▶ **Dataset content**
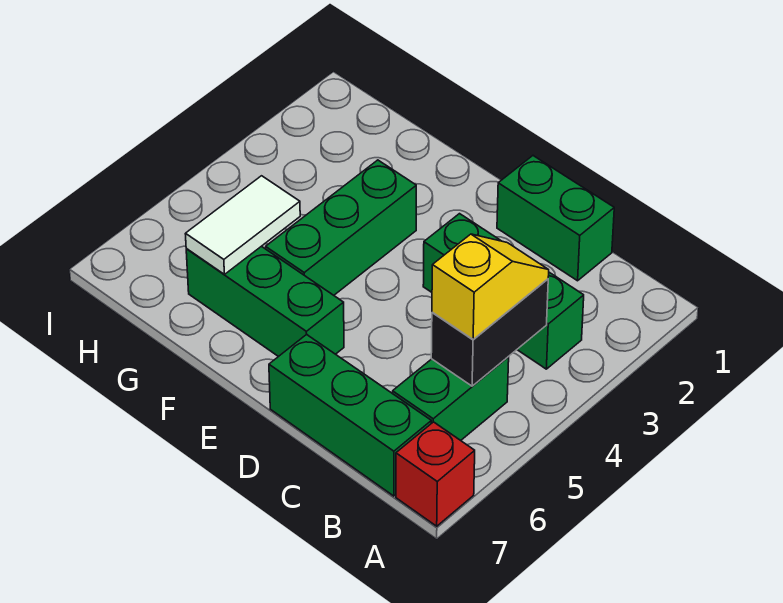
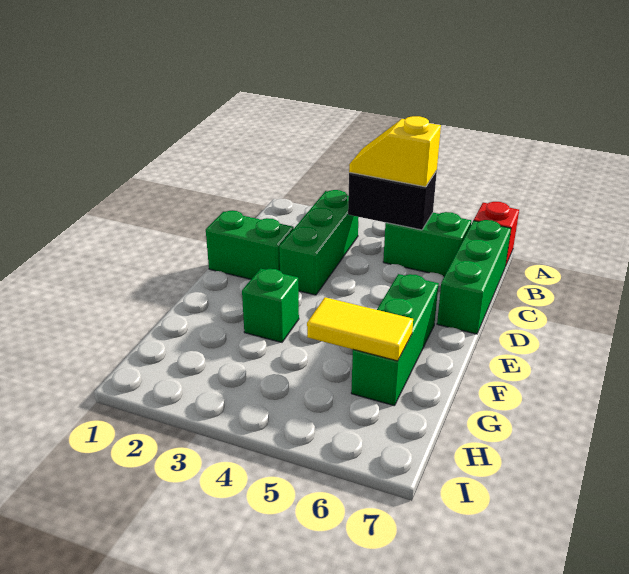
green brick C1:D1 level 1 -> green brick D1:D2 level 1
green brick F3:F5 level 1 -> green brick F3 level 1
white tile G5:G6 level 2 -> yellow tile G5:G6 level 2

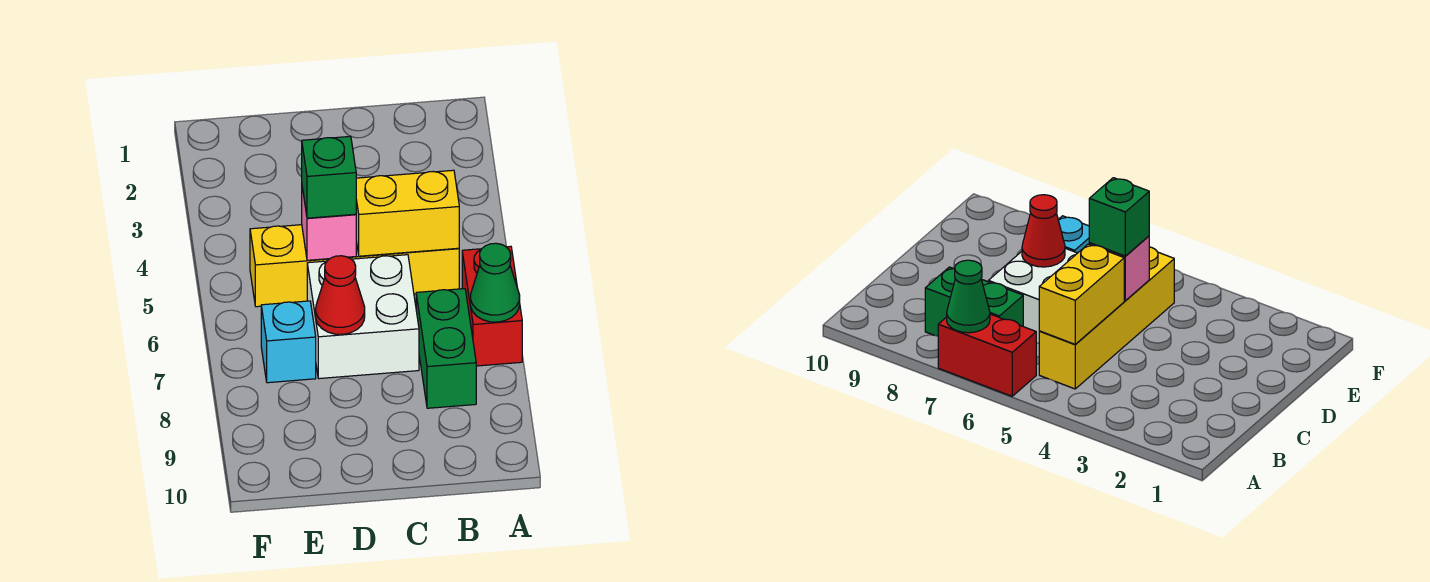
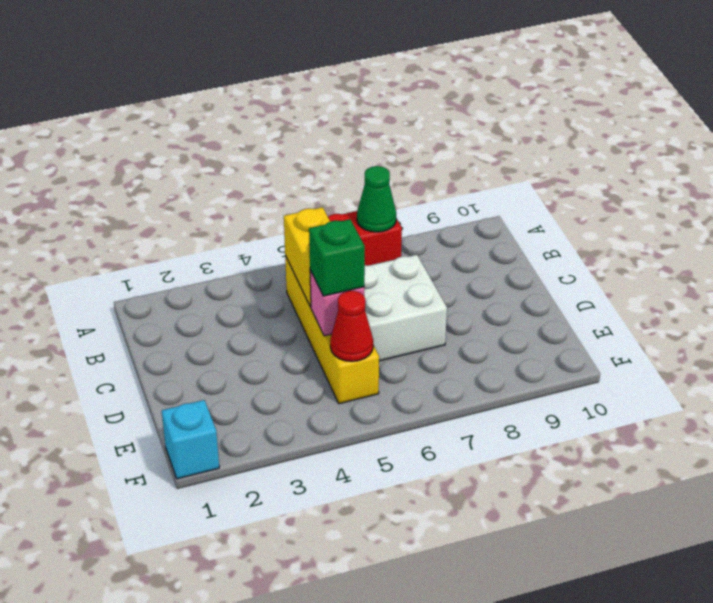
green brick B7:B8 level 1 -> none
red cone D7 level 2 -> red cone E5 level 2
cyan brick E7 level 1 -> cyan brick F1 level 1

▶ **Problem statement**
What is needed is an exact copy of the data, without any pictures.

▶ **Result of the task**
green brick C1:D1 level 1 -> green brick D1:D2 level 1
green brick F3:F5 level 1 -> green brick F3 level 1
white tile G5:G6 level 2 -> yellow tile G5:G6 level 2

green brick B7:B8 level 1 -> none
red cone D7 level 2 -> red cone E5 level 2
cyan brick E7 level 1 -> cyan brick F1 level 1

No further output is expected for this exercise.